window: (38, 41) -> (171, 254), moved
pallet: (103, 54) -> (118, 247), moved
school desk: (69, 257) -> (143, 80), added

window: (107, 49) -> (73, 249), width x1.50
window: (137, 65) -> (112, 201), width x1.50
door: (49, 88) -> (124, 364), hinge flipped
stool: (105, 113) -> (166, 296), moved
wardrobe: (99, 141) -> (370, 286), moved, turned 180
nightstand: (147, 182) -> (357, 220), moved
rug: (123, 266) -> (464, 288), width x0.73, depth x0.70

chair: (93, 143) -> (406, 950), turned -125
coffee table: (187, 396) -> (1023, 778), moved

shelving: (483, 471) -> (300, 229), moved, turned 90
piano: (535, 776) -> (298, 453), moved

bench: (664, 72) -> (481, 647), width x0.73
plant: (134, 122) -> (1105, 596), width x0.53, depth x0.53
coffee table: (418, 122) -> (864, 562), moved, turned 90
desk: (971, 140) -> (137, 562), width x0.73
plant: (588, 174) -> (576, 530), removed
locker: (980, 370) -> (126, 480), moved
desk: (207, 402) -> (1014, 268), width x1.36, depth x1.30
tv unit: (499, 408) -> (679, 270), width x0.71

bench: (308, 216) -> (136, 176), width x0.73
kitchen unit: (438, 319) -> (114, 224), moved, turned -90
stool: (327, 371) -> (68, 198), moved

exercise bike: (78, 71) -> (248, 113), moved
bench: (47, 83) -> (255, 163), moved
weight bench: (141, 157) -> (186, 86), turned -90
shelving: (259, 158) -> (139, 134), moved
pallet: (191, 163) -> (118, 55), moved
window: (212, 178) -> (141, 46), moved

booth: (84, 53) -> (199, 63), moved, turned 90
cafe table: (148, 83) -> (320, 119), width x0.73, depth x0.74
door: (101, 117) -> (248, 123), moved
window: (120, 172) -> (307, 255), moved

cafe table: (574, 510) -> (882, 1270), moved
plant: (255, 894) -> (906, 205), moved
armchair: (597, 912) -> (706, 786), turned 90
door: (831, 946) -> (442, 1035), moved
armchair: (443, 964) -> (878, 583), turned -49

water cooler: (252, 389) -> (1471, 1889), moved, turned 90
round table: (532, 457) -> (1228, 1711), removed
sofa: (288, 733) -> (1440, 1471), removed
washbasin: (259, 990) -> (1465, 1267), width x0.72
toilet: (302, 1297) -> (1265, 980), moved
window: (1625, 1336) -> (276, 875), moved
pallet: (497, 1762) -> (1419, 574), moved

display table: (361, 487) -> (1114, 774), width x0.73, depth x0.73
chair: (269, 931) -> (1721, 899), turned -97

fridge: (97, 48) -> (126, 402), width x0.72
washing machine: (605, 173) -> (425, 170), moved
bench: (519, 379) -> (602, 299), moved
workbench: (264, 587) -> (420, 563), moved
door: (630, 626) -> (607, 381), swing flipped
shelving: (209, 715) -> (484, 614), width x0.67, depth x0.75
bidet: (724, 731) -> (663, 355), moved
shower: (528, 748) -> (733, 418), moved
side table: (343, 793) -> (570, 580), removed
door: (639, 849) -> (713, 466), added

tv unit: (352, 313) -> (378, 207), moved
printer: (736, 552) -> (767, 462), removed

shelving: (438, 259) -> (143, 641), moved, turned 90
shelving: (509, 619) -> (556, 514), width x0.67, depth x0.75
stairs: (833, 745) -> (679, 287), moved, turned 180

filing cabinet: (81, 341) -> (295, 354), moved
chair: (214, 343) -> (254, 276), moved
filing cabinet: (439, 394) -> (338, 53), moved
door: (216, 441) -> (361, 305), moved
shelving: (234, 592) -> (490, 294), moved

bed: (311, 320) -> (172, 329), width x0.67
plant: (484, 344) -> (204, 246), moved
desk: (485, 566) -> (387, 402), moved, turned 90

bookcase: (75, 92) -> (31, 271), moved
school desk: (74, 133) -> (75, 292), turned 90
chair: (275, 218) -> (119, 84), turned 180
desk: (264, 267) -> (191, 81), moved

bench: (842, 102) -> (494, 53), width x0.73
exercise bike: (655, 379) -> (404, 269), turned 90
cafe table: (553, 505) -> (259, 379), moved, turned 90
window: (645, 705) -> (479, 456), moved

**Exercise brief**:
Reproduce every line of the material above exactly.

**Written response**:
window: (38, 41) -> (171, 254), moved
pallet: (103, 54) -> (118, 247), moved
school desk: (69, 257) -> (143, 80), added

window: (107, 49) -> (73, 249), width x1.50
window: (137, 65) -> (112, 201), width x1.50
door: (49, 88) -> (124, 364), hinge flipped
stool: (105, 113) -> (166, 296), moved
wardrobe: (99, 141) -> (370, 286), moved, turned 180
nightstand: (147, 182) -> (357, 220), moved
rug: (123, 266) -> (464, 288), width x0.73, depth x0.70

chair: (93, 143) -> (406, 950), turned -125
coffee table: (187, 396) -> (1023, 778), moved

shelving: (483, 471) -> (300, 229), moved, turned 90
piano: (535, 776) -> (298, 453), moved

bench: (664, 72) -> (481, 647), width x0.73
plant: (134, 122) -> (1105, 596), width x0.53, depth x0.53
coffee table: (418, 122) -> (864, 562), moved, turned 90
desk: (971, 140) -> (137, 562), width x0.73
plant: (588, 174) -> (576, 530), removed
locker: (980, 370) -> (126, 480), moved
desk: (207, 402) -> (1014, 268), width x1.36, depth x1.30
tv unit: (499, 408) -> (679, 270), width x0.71

bench: (308, 216) -> (136, 176), width x0.73
kitchen unit: (438, 319) -> (114, 224), moved, turned -90
stool: (327, 371) -> (68, 198), moved

exercise bike: (78, 71) -> (248, 113), moved
bench: (47, 83) -> (255, 163), moved
weight bench: (141, 157) -> (186, 86), turned -90
shelving: (259, 158) -> (139, 134), moved
pallet: (191, 163) -> (118, 55), moved
window: (212, 178) -> (141, 46), moved

booth: (84, 53) -> (199, 63), moved, turned 90
cafe table: (148, 83) -> (320, 119), width x0.73, depth x0.74
door: (101, 117) -> (248, 123), moved
window: (120, 172) -> (307, 255), moved

cafe table: (574, 510) -> (882, 1270), moved
plant: (255, 894) -> (906, 205), moved
armchair: (597, 912) -> (706, 786), turned 90
door: (831, 946) -> (442, 1035), moved
armchair: (443, 964) -> (878, 583), turned -49

water cooler: (252, 389) -> (1471, 1889), moved, turned 90
round table: (532, 457) -> (1228, 1711), removed
sofa: (288, 733) -> (1440, 1471), removed
washbasin: (259, 990) -> (1465, 1267), width x0.72
toilet: (302, 1297) -> (1265, 980), moved
window: (1625, 1336) -> (276, 875), moved
pallet: (497, 1762) -> (1419, 574), moved

display table: (361, 487) -> (1114, 774), width x0.73, depth x0.73
chair: (269, 931) -> (1721, 899), turned -97

fridge: (97, 48) -> (126, 402), width x0.72
washing machine: (605, 173) -> (425, 170), moved
bench: (519, 379) -> (602, 299), moved
workbench: (264, 587) -> (420, 563), moved
door: (630, 626) -> (607, 381), swing flipped
shelving: (209, 715) -> (484, 614), width x0.67, depth x0.75
bidet: (724, 731) -> (663, 355), moved
shower: (528, 748) -> (733, 418), moved
side table: (343, 793) -> (570, 580), removed
door: (639, 849) -> (713, 466), added

tv unit: (352, 313) -> (378, 207), moved
printer: (736, 552) -> (767, 462), removed

shelving: (438, 259) -> (143, 641), moved, turned 90
shelving: (509, 619) -> (556, 514), width x0.67, depth x0.75
stairs: (833, 745) -> (679, 287), moved, turned 180

filing cabinet: (81, 341) -> (295, 354), moved
chair: (214, 343) -> (254, 276), moved
filing cabinet: (439, 394) -> (338, 53), moved
door: (216, 441) -> (361, 305), moved
shelving: (234, 592) -> (490, 294), moved

bed: (311, 320) -> (172, 329), width x0.67
plant: (484, 344) -> (204, 246), moved
desk: (485, 566) -> (387, 402), moved, turned 90

bookcase: (75, 92) -> (31, 271), moved
school desk: (74, 133) -> (75, 292), turned 90
chair: (275, 218) -> (119, 84), turned 180
desk: (264, 267) -> (191, 81), moved

bench: (842, 102) -> (494, 53), width x0.73
exercise bike: (655, 379) -> (404, 269), turned 90
cafe table: (553, 505) -> (259, 379), moved, turned 90
window: (645, 705) -> (479, 456), moved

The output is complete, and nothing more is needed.